▶ [THE PROBLEM] Restate each record exactly as it was written.

Scene change data:
────────────────

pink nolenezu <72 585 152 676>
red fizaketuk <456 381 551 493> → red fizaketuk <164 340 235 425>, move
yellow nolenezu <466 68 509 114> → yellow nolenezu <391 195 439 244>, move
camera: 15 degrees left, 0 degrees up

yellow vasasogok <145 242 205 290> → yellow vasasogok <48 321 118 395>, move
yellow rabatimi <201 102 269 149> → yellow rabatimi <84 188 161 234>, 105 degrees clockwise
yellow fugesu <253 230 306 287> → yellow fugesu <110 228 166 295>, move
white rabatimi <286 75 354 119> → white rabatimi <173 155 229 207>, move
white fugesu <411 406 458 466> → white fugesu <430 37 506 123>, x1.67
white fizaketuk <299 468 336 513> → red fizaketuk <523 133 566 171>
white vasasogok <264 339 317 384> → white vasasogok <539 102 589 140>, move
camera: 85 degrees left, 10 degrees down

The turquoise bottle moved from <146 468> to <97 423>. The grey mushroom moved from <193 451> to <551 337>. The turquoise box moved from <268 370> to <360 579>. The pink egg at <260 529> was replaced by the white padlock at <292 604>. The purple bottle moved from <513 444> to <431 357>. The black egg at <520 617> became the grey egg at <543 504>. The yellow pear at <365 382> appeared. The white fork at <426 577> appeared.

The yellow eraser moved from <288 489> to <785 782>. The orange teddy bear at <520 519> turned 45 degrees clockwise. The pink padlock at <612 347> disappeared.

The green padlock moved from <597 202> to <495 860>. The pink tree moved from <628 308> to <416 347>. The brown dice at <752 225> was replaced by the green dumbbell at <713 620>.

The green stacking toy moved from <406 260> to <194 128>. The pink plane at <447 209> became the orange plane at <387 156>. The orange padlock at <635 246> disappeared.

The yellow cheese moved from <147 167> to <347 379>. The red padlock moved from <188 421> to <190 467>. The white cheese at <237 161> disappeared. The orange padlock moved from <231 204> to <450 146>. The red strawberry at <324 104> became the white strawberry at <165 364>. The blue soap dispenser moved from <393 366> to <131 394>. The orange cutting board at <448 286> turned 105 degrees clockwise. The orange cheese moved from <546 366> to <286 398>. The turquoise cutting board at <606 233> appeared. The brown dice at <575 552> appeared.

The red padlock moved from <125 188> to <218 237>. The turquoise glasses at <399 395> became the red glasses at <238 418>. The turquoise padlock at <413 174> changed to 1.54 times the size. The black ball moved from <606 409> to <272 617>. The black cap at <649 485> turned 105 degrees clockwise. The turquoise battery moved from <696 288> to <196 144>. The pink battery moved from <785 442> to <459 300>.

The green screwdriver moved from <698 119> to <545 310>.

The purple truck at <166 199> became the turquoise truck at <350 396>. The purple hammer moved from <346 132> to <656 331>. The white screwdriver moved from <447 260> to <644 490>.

────────────────

▶ [TASK RESULT]
pink nolenezu <72 585 152 676>
red fizaketuk <456 381 551 493> → red fizaketuk <164 340 235 425>, move
yellow nolenezu <466 68 509 114> → yellow nolenezu <391 195 439 244>, move
camera: 15 degrees left, 0 degrees up

yellow vasasogok <145 242 205 290> → yellow vasasogok <48 321 118 395>, move
yellow rabatimi <201 102 269 149> → yellow rabatimi <84 188 161 234>, 105 degrees clockwise
yellow fugesu <253 230 306 287> → yellow fugesu <110 228 166 295>, move
white rabatimi <286 75 354 119> → white rabatimi <173 155 229 207>, move
white fugesu <411 406 458 466> → white fugesu <430 37 506 123>, x1.67
white fizaketuk <299 468 336 513> → red fizaketuk <523 133 566 171>
white vasasogok <264 339 317 384> → white vasasogok <539 102 589 140>, move
camera: 85 degrees left, 10 degrees down

The turquoise bottle moved from <146 468> to <97 423>. The grey mushroom moved from <193 451> to <551 337>. The turquoise box moved from <268 370> to <360 579>. The pink egg at <260 529> was replaced by the white padlock at <292 604>. The purple bottle moved from <513 444> to <431 357>. The black egg at <520 617> became the grey egg at <543 504>. The yellow pear at <365 382> appeared. The white fork at <426 577> appeared.

The yellow eraser moved from <288 489> to <785 782>. The orange teddy bear at <520 519> turned 45 degrees clockwise. The pink padlock at <612 347> disappeared.

The green padlock moved from <597 202> to <495 860>. The pink tree moved from <628 308> to <416 347>. The brown dice at <752 225> was replaced by the green dumbbell at <713 620>.

The green stacking toy moved from <406 260> to <194 128>. The pink plane at <447 209> became the orange plane at <387 156>. The orange padlock at <635 246> disappeared.

The yellow cheese moved from <147 167> to <347 379>. The red padlock moved from <188 421> to <190 467>. The white cheese at <237 161> disappeared. The orange padlock moved from <231 204> to <450 146>. The red strawberry at <324 104> became the white strawberry at <165 364>. The blue soap dispenser moved from <393 366> to <131 394>. The orange cutting board at <448 286> turned 105 degrees clockwise. The orange cheese moved from <546 366> to <286 398>. The turquoise cutting board at <606 233> appeared. The brown dice at <575 552> appeared.

The red padlock moved from <125 188> to <218 237>. The turquoise glasses at <399 395> became the red glasses at <238 418>. The turquoise padlock at <413 174> changed to 1.54 times the size. The black ball moved from <606 409> to <272 617>. The black cap at <649 485> turned 105 degrees clockwise. The turquoise battery moved from <696 288> to <196 144>. The pink battery moved from <785 442> to <459 300>.

The green screwdriver moved from <698 119> to <545 310>.

The purple truck at <166 199> became the turquoise truck at <350 396>. The purple hammer moved from <346 132> to <656 331>. The white screwdriver moved from <447 260> to <644 490>.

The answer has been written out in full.